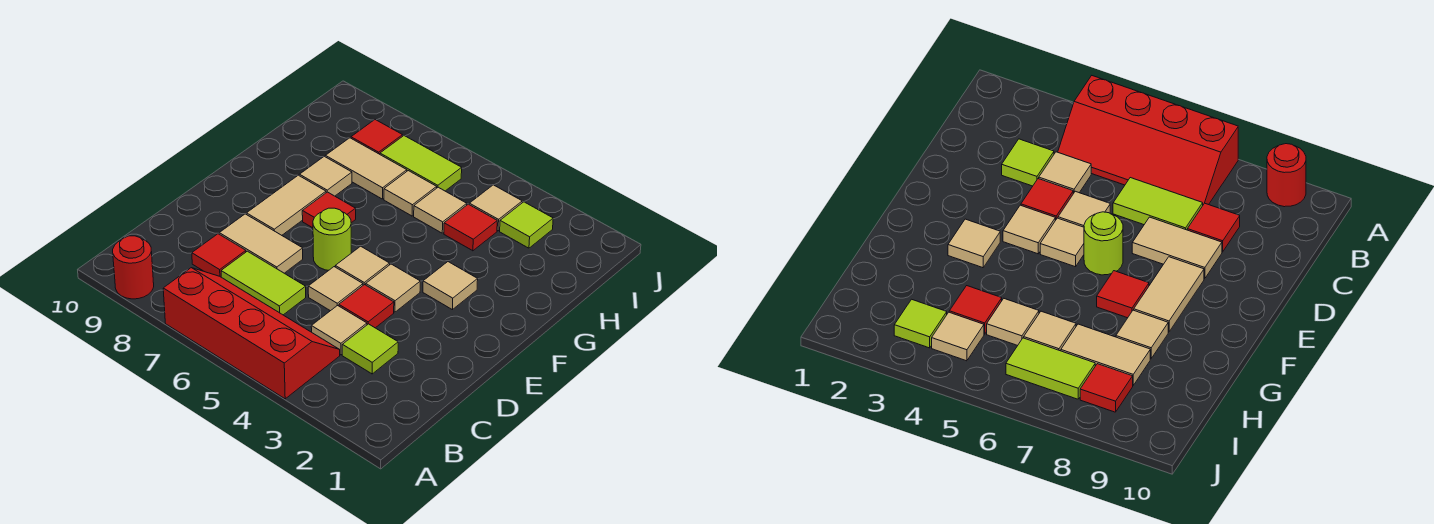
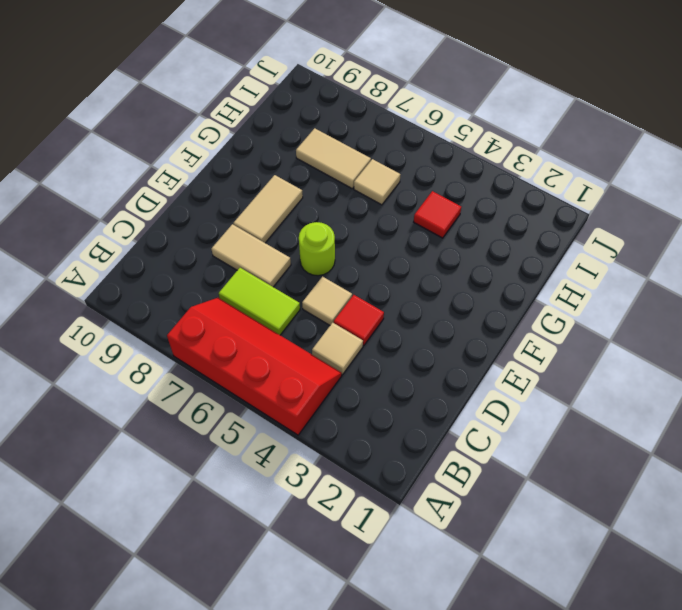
none -> red round brick A9 level 1
none -> lime tile C3 level 1
none -> red tile C8 level 1

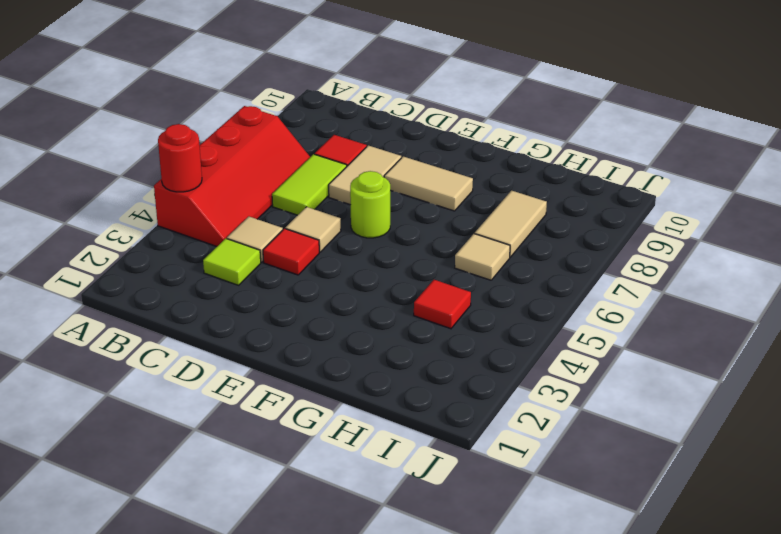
red round brick A4 level 2 -> red round brick A9 level 1
none -> tan tile E4 level 1
none -> tan tile E5 level 1
none -> tan tile F3 level 1

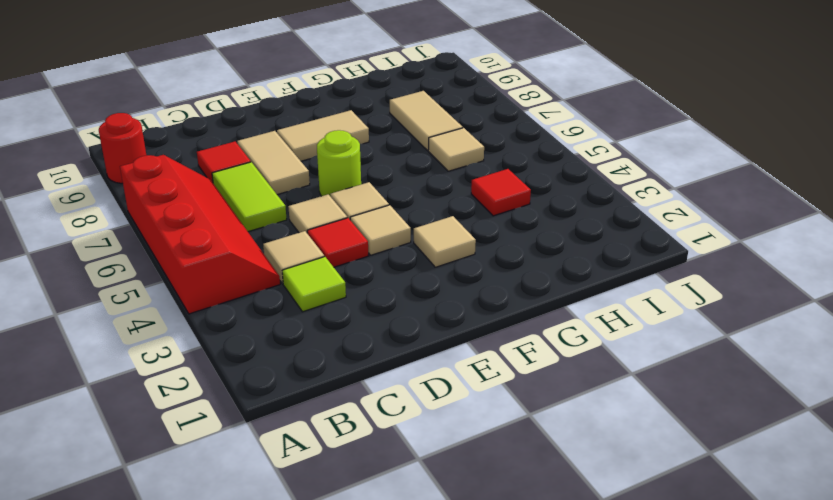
none -> red tile F7 level 1
none -> tan tile G8 level 1
none -> tan tile H5 level 1

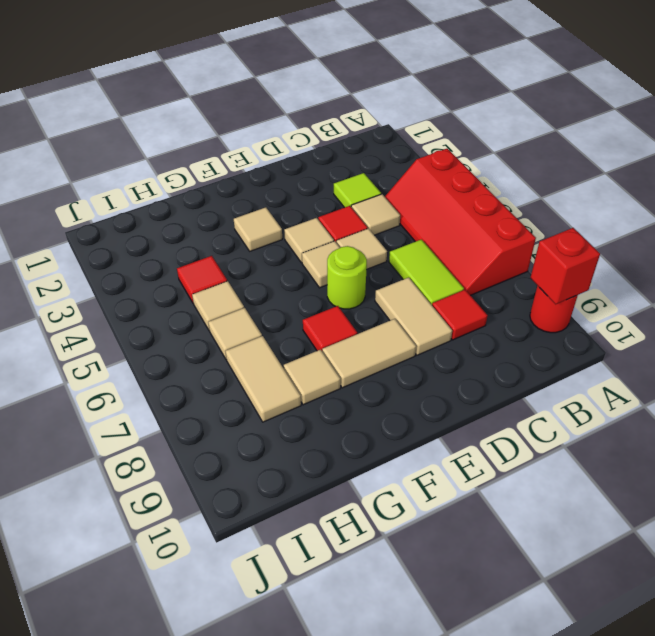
red brick A9 level 2 -> none
none -> lime tile I3 level 1
none -> tan tile I4 level 1
none -> lime tile I6:I7 level 1

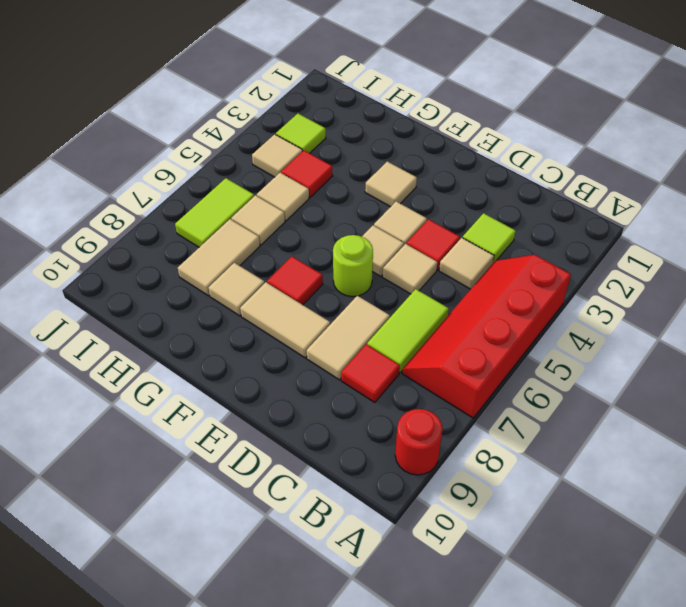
none -> red tile I8 level 1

== Exercise ==
Would you write out the material above in full, exactly as given, except for its pictures?

== Solution to the exercise ==
none -> red round brick A9 level 1
none -> lime tile C3 level 1
none -> red tile C8 level 1

red round brick A4 level 2 -> red round brick A9 level 1
none -> tan tile E4 level 1
none -> tan tile E5 level 1
none -> tan tile F3 level 1

none -> red tile F7 level 1
none -> tan tile G8 level 1
none -> tan tile H5 level 1

red brick A9 level 2 -> none
none -> lime tile I3 level 1
none -> tan tile I4 level 1
none -> lime tile I6:I7 level 1

none -> red tile I8 level 1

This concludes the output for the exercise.